**Entries supplied:**
[Start of Attachment]
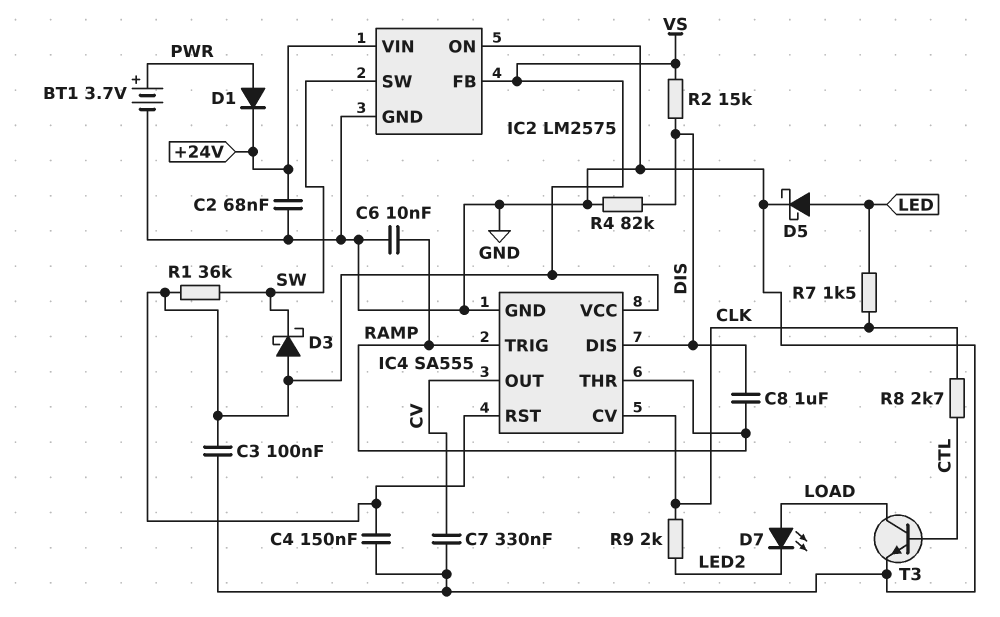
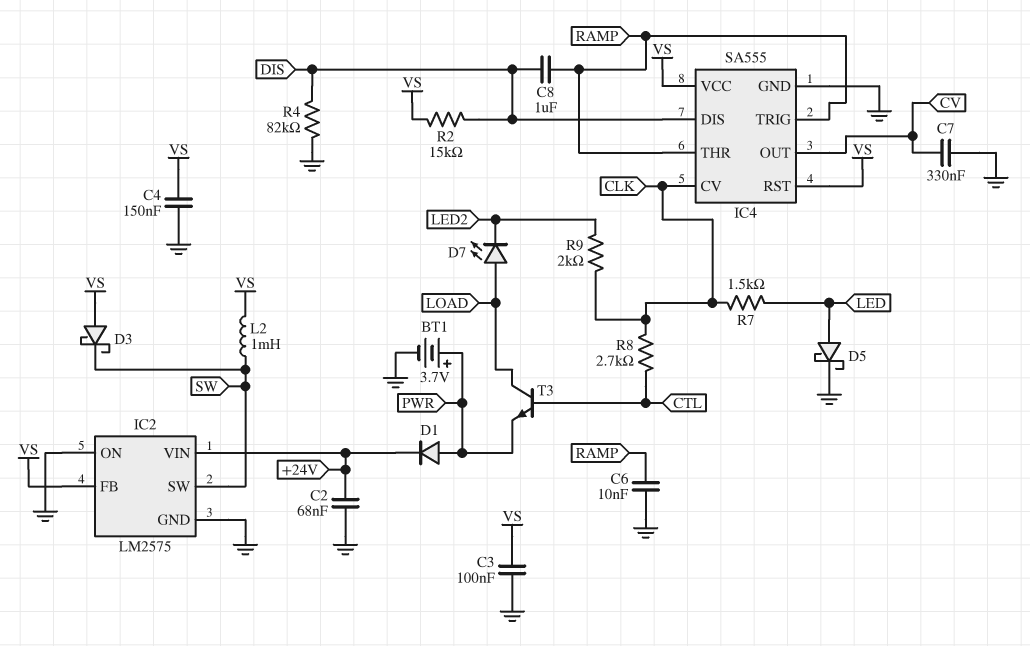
L2: none -> 1mH (SW, VS)
R1: 36k (SW, VS) -> none
T3: NPN (B CTL, C LOAD, E GND) -> NPN (B CTL, C LOAD, E PWR)

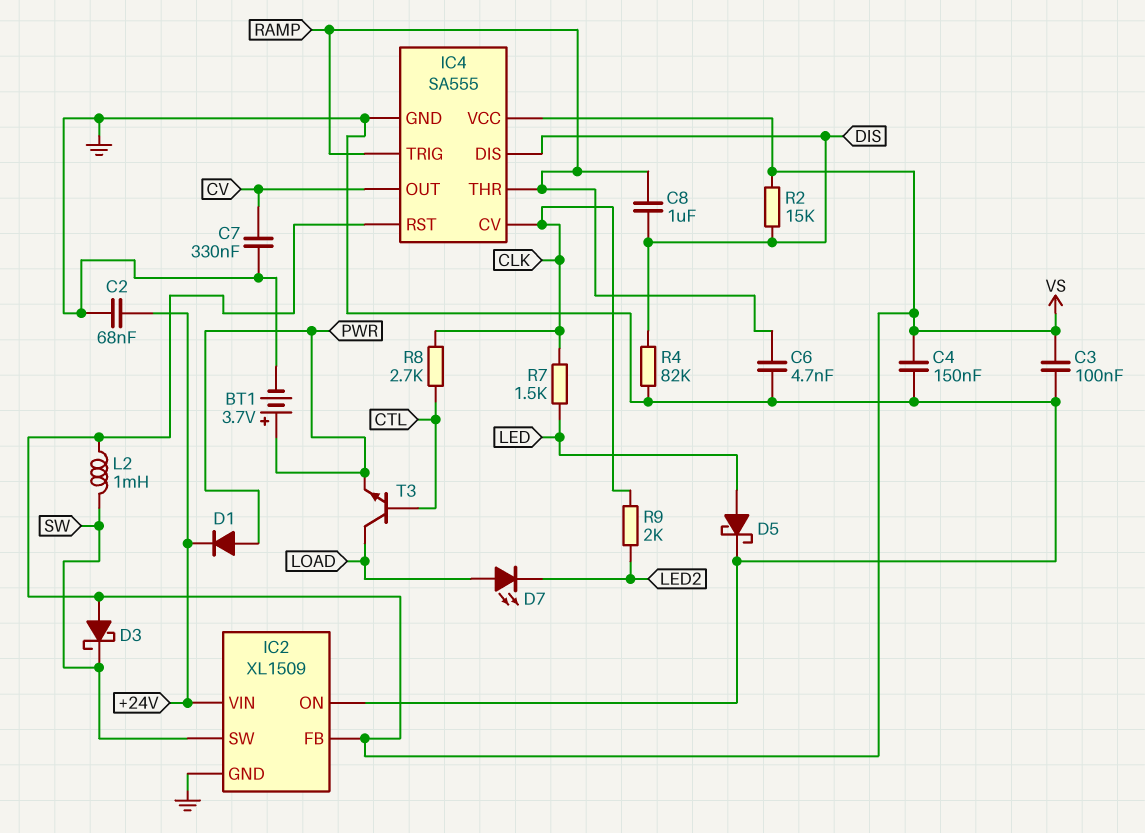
C6: 10nF (GND, RAMP) -> 4.7nF (GND, RAMP)
IC2: LM2575 -> XL1509

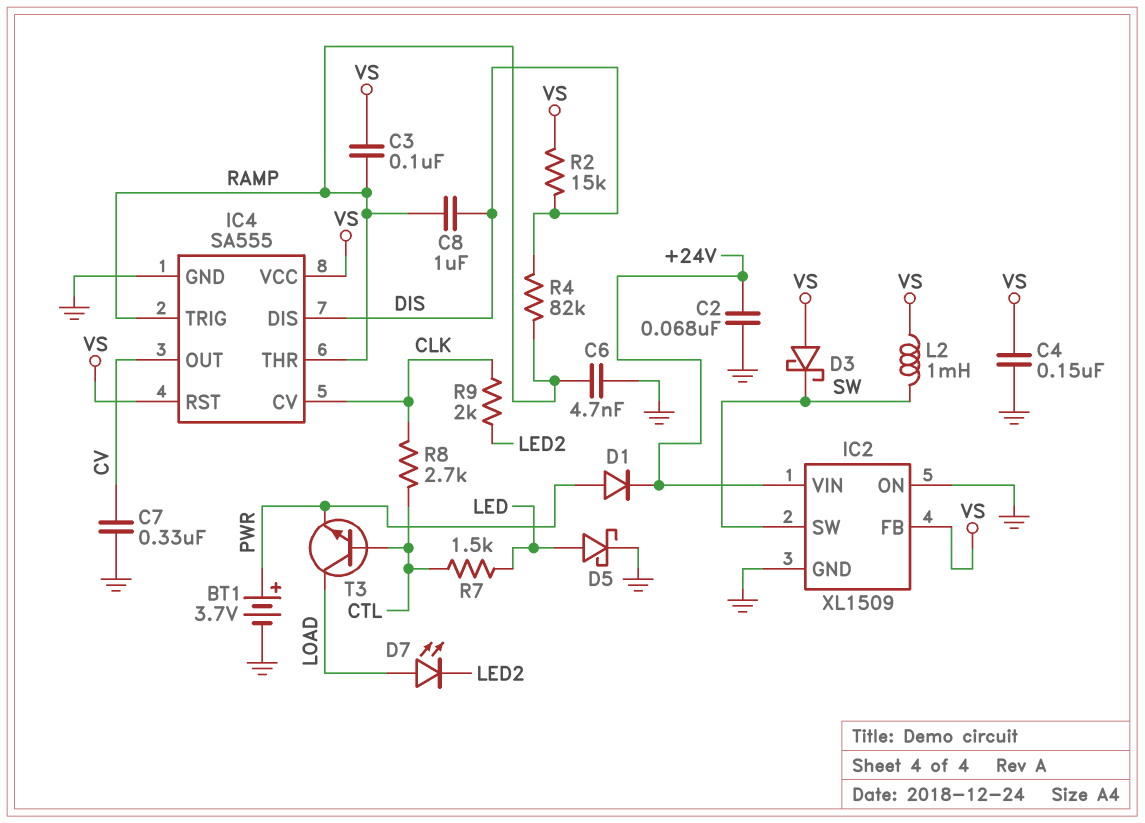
C3: 100nF (GND, VS) -> 100nF (RAMP, VS)
R4: 82k (DIS, GND) -> 82k (DIS, RAMP)
R7: 1.5k (CLK, LED) -> 1.5k (CTL, LED)

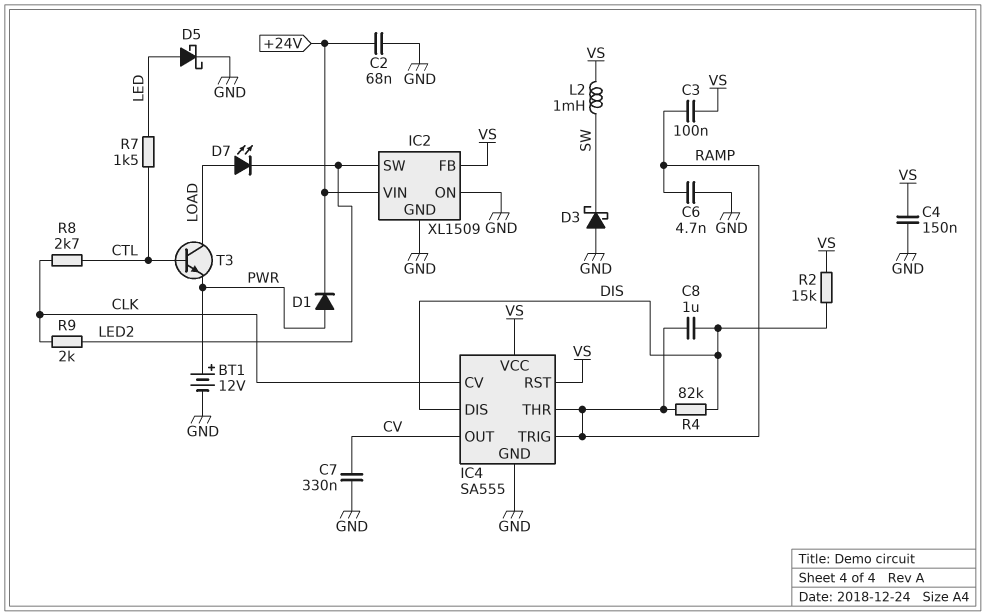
BT1: 3.7V (plus PWR, minus GND) -> 12V (plus PWR, minus GND)
D3: schottky (A VS, K SW) -> schottky (A GND, K SW)
IC2 pin SW: SW -> LED2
[End of Attachment]
**Prompt:** Pull out all lines in the data above that include "RAMP".

**Finished task:**
C6: 10nF (GND, RAMP) -> 4.7nF (GND, RAMP)
C3: 100nF (GND, VS) -> 100nF (RAMP, VS)
R4: 82k (DIS, GND) -> 82k (DIS, RAMP)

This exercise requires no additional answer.